--- START ---

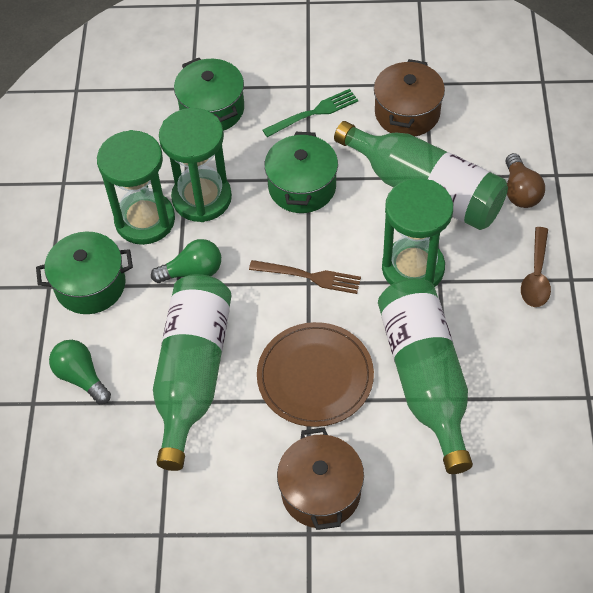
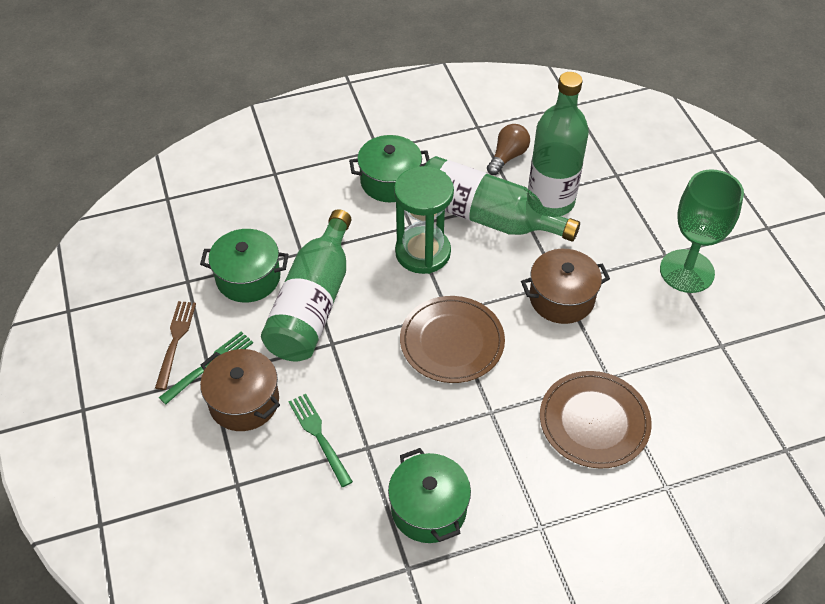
brown plate: 1 -> 2
brown spoon: 1 -> 0
green fork: 1 -> 2
green goblet: 0 -> 1
green hourglass: 3 -> 1
green light bulb: 2 -> 0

--- END ---

Goal of the exercise: Copy out every line from the records that has the word "green".

Exercise response:
green fork: 1 -> 2
green goblet: 0 -> 1
green hourglass: 3 -> 1
green light bulb: 2 -> 0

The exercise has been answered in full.